A block of data:
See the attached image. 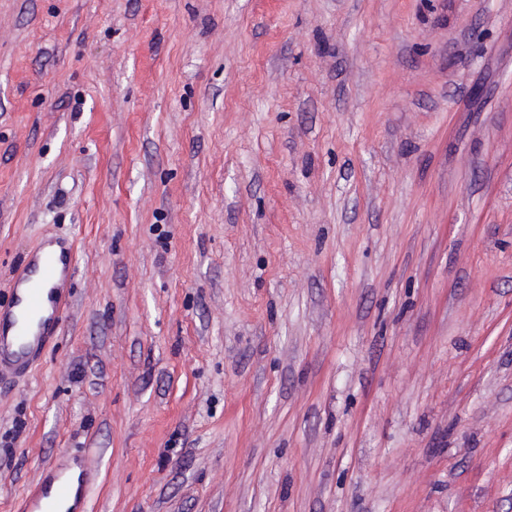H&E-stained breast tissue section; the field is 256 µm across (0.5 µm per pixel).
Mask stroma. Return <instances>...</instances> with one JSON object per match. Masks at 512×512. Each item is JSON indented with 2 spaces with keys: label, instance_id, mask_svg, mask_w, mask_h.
I'll return each mask as SVG.
<instances>
[{
  "label": "stroma",
  "instance_id": "35a3bbf8",
  "mask_svg": "<svg viewBox=\"0 0 512 512\" xmlns=\"http://www.w3.org/2000/svg\"><path fill=\"white\" fill-rule=\"evenodd\" d=\"M0 512H512V0H0ZM72 259L58 268L56 261L46 257L38 265L36 261L14 280L15 305L0 309V374L16 377L29 374L34 361L52 336V329L59 325L69 307V296L57 281L63 282L72 273ZM31 275H36L34 280ZM51 285V288H44ZM47 290V291H46ZM48 305V316L42 312ZM14 308L19 309L18 316ZM34 325L39 328L29 336ZM73 496L71 485L61 477H55L49 480H43L28 501V512H57L56 507L59 504L66 503ZM72 500L67 502L60 510L64 512Z\"/></svg>",
  "mask_w": 512,
  "mask_h": 512
}]
</instances>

▶ _Work to be completed_:
Give exactly the lines from the one with "Mask stroma. Return" to the end of the entries, nothing before them.

▶ _Finished task_:
Mask stroma. Return <instances>...</instances> with one JSON object per match. Masks at 512×512. Each item is JSON indented with 2 spaces with keys: label, instance_id, mask_svg, mask_w, mask_h.
I'll return each mask as SVG.
<instances>
[{
  "label": "stroma",
  "instance_id": "35a3bbf8",
  "mask_svg": "<svg viewBox=\"0 0 512 512\" xmlns=\"http://www.w3.org/2000/svg\"><path fill=\"white\" fill-rule=\"evenodd\" d=\"M0 512H512V0H0ZM72 259L58 268L56 261L46 257L38 265L36 261L14 280L15 305L0 309V374L16 377L29 374L34 361L52 336V329L59 325L69 307V296L57 281L63 282L72 273ZM31 275H36L34 280ZM51 285V288H44ZM47 290V291H46ZM48 305V316L42 312ZM14 308L19 309L18 316ZM34 325L39 328L29 336ZM73 496L71 485L61 477H55L49 480H43L28 501V512H57L56 507L59 504L66 503ZM72 500L67 502L60 510L64 512Z\"/></svg>",
  "mask_w": 512,
  "mask_h": 512
}]
</instances>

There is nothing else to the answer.